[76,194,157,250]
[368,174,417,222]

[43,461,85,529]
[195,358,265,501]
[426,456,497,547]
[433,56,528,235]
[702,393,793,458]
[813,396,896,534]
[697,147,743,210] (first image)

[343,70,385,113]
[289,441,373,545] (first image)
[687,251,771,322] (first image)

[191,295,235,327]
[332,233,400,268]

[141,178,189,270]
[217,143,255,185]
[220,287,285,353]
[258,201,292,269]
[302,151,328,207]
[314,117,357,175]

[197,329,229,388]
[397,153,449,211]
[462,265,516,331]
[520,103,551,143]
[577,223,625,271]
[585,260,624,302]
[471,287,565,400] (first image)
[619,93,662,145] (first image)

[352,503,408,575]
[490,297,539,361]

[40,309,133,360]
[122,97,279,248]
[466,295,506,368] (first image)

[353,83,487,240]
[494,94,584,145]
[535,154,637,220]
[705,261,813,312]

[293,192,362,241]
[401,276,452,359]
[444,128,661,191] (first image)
------------------------------------------------
# [About this exercise]
Beginning with the line containing "[289,441,373,545] (first image)" and ending with the last line of the listing above, return every line exactly and nothing else.

# [Exercise response]
[289,441,373,545] (first image)
[687,251,771,322] (first image)

[191,295,235,327]
[332,233,400,268]

[141,178,189,270]
[217,143,255,185]
[220,287,285,353]
[258,201,292,269]
[302,151,328,207]
[314,117,357,175]

[197,329,229,388]
[397,153,449,211]
[462,265,516,331]
[520,103,551,143]
[577,223,625,271]
[585,260,624,302]
[471,287,565,400] (first image)
[619,93,662,145] (first image)

[352,503,408,575]
[490,297,539,361]

[40,309,133,360]
[122,97,279,248]
[466,295,506,368] (first image)

[353,83,487,240]
[494,94,584,145]
[535,154,637,220]
[705,261,813,312]

[293,192,362,241]
[401,276,452,359]
[444,128,661,191] (first image)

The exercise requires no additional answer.